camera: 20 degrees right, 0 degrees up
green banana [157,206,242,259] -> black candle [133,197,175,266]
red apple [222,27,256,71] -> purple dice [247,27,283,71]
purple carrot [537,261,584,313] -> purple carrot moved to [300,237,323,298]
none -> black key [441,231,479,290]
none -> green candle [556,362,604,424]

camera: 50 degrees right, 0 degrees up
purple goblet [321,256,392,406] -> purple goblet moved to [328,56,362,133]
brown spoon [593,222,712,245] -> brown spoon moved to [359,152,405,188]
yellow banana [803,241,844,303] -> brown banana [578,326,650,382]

---*---

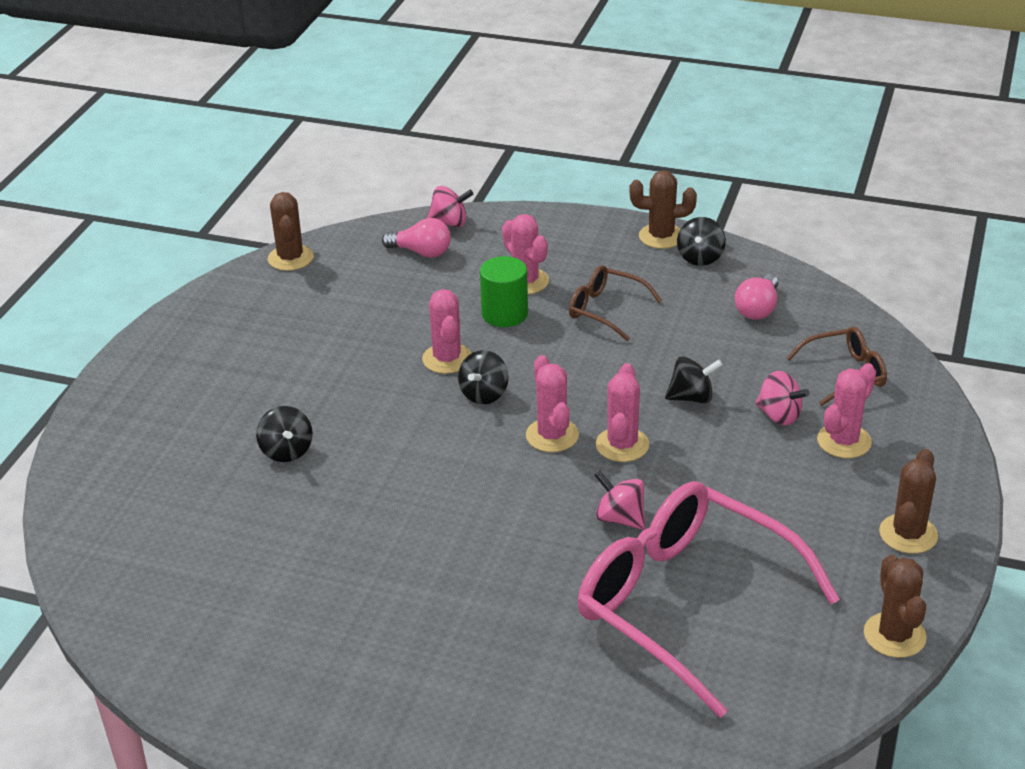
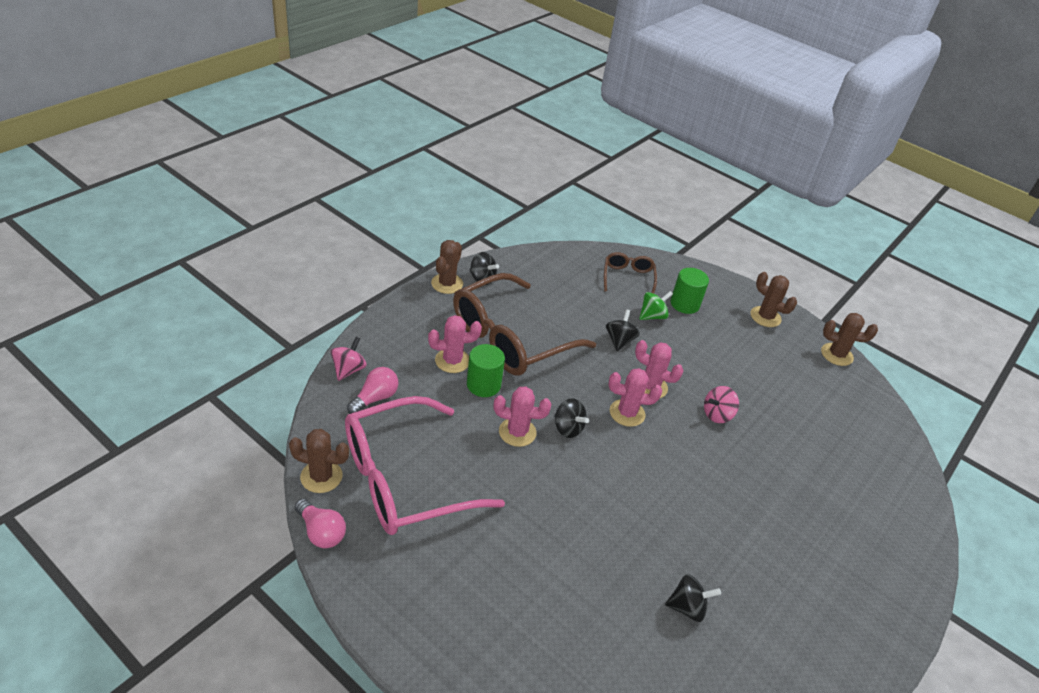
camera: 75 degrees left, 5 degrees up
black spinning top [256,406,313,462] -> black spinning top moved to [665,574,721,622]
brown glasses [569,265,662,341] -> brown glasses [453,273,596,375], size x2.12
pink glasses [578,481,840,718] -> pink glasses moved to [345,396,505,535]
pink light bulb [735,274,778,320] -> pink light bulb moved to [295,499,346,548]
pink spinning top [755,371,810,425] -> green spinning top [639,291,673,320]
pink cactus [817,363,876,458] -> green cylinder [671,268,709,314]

---*---

▶ Prompt: Going down the listing above, begin printing at the line with "purple goblet [321,256,392,406]" and finish with the line with "yellow banana [803,241,844,303]", exactly as they appear.

▶ Your response:
purple goblet [321,256,392,406] -> purple goblet moved to [328,56,362,133]
brown spoon [593,222,712,245] -> brown spoon moved to [359,152,405,188]
yellow banana [803,241,844,303] -> brown banana [578,326,650,382]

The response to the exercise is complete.